+++ Given data +++

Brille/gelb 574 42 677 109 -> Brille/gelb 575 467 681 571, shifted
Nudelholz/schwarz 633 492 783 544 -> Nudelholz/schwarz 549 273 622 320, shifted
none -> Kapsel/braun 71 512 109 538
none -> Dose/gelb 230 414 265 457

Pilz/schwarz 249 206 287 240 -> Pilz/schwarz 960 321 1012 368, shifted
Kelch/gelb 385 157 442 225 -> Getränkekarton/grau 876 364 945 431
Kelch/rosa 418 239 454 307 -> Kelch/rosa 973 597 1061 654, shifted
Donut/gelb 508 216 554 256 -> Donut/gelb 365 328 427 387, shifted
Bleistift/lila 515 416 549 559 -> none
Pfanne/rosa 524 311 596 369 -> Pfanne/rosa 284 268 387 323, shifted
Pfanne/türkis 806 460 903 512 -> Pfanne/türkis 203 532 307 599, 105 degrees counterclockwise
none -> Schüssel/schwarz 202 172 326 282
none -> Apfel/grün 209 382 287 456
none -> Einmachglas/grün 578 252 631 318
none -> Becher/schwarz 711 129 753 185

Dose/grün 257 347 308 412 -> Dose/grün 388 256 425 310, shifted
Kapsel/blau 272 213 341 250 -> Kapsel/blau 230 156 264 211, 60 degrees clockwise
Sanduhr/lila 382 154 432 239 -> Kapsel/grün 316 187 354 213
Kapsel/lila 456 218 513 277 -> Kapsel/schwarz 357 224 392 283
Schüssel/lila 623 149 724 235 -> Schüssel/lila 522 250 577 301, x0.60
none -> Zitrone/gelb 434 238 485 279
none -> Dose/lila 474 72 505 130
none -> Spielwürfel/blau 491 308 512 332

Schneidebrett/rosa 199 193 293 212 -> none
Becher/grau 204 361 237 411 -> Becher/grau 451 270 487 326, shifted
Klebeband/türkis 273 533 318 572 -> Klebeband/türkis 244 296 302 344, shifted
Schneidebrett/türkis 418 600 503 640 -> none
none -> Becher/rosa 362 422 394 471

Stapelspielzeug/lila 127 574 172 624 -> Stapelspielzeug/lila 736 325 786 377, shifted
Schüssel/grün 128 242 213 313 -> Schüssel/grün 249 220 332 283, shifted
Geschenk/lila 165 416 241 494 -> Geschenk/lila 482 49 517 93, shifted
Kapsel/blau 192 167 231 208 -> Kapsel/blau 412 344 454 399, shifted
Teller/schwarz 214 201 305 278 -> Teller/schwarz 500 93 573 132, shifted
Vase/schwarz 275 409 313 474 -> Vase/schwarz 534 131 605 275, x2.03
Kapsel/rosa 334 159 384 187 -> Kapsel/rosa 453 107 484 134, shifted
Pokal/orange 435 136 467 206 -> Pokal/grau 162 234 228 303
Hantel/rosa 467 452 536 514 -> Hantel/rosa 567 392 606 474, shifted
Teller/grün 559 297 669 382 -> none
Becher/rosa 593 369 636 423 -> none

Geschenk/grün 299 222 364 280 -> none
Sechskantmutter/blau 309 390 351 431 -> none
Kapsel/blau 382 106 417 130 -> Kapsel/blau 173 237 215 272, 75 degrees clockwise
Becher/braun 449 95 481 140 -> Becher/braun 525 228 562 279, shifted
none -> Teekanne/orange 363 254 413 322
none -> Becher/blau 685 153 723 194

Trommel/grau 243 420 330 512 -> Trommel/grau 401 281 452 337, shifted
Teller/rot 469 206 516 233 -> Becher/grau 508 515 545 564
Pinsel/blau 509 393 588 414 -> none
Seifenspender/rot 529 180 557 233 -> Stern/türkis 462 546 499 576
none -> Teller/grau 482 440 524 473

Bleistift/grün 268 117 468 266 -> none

+++

Directions: Write out every entry above exactly as given.

Answer space:
Brille/gelb 574 42 677 109 -> Brille/gelb 575 467 681 571, shifted
Nudelholz/schwarz 633 492 783 544 -> Nudelholz/schwarz 549 273 622 320, shifted
none -> Kapsel/braun 71 512 109 538
none -> Dose/gelb 230 414 265 457

Pilz/schwarz 249 206 287 240 -> Pilz/schwarz 960 321 1012 368, shifted
Kelch/gelb 385 157 442 225 -> Getränkekarton/grau 876 364 945 431
Kelch/rosa 418 239 454 307 -> Kelch/rosa 973 597 1061 654, shifted
Donut/gelb 508 216 554 256 -> Donut/gelb 365 328 427 387, shifted
Bleistift/lila 515 416 549 559 -> none
Pfanne/rosa 524 311 596 369 -> Pfanne/rosa 284 268 387 323, shifted
Pfanne/türkis 806 460 903 512 -> Pfanne/türkis 203 532 307 599, 105 degrees counterclockwise
none -> Schüssel/schwarz 202 172 326 282
none -> Apfel/grün 209 382 287 456
none -> Einmachglas/grün 578 252 631 318
none -> Becher/schwarz 711 129 753 185

Dose/grün 257 347 308 412 -> Dose/grün 388 256 425 310, shifted
Kapsel/blau 272 213 341 250 -> Kapsel/blau 230 156 264 211, 60 degrees clockwise
Sanduhr/lila 382 154 432 239 -> Kapsel/grün 316 187 354 213
Kapsel/lila 456 218 513 277 -> Kapsel/schwarz 357 224 392 283
Schüssel/lila 623 149 724 235 -> Schüssel/lila 522 250 577 301, x0.60
none -> Zitrone/gelb 434 238 485 279
none -> Dose/lila 474 72 505 130
none -> Spielwürfel/blau 491 308 512 332

Schneidebrett/rosa 199 193 293 212 -> none
Becher/grau 204 361 237 411 -> Becher/grau 451 270 487 326, shifted
Klebeband/türkis 273 533 318 572 -> Klebeband/türkis 244 296 302 344, shifted
Schneidebrett/türkis 418 600 503 640 -> none
none -> Becher/rosa 362 422 394 471

Stapelspielzeug/lila 127 574 172 624 -> Stapelspielzeug/lila 736 325 786 377, shifted
Schüssel/grün 128 242 213 313 -> Schüssel/grün 249 220 332 283, shifted
Geschenk/lila 165 416 241 494 -> Geschenk/lila 482 49 517 93, shifted
Kapsel/blau 192 167 231 208 -> Kapsel/blau 412 344 454 399, shifted
Teller/schwarz 214 201 305 278 -> Teller/schwarz 500 93 573 132, shifted
Vase/schwarz 275 409 313 474 -> Vase/schwarz 534 131 605 275, x2.03
Kapsel/rosa 334 159 384 187 -> Kapsel/rosa 453 107 484 134, shifted
Pokal/orange 435 136 467 206 -> Pokal/grau 162 234 228 303
Hantel/rosa 467 452 536 514 -> Hantel/rosa 567 392 606 474, shifted
Teller/grün 559 297 669 382 -> none
Becher/rosa 593 369 636 423 -> none

Geschenk/grün 299 222 364 280 -> none
Sechskantmutter/blau 309 390 351 431 -> none
Kapsel/blau 382 106 417 130 -> Kapsel/blau 173 237 215 272, 75 degrees clockwise
Becher/braun 449 95 481 140 -> Becher/braun 525 228 562 279, shifted
none -> Teekanne/orange 363 254 413 322
none -> Becher/blau 685 153 723 194

Trommel/grau 243 420 330 512 -> Trommel/grau 401 281 452 337, shifted
Teller/rot 469 206 516 233 -> Becher/grau 508 515 545 564
Pinsel/blau 509 393 588 414 -> none
Seifenspender/rot 529 180 557 233 -> Stern/türkis 462 546 499 576
none -> Teller/grau 482 440 524 473

Bleistift/grün 268 117 468 266 -> none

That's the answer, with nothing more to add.